■ **WHAT YOU NEED TO DO**: Using the data beneath this instruction, retype only the lines from the one that contains "camera: 65 degrees right, 0 degrees up" down to the one that contains "(453, 352) = (344, 362): none", both included, exactly as they appear.

■ **RECORDS FOR THE EXERCISE**:
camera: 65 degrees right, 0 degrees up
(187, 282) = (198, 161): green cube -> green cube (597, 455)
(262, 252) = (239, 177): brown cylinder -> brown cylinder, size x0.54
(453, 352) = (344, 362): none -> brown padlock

==

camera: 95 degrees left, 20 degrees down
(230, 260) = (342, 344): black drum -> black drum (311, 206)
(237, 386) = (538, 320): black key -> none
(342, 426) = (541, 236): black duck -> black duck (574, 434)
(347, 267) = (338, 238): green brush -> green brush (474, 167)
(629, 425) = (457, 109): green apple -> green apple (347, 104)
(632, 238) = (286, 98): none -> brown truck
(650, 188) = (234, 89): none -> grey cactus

■ **RESULT FOR THIS EXERCISE**:
camera: 65 degrees right, 0 degrees up
(187, 282) = (198, 161): green cube -> green cube (597, 455)
(262, 252) = (239, 177): brown cylinder -> brown cylinder, size x0.54
(453, 352) = (344, 362): none -> brown padlock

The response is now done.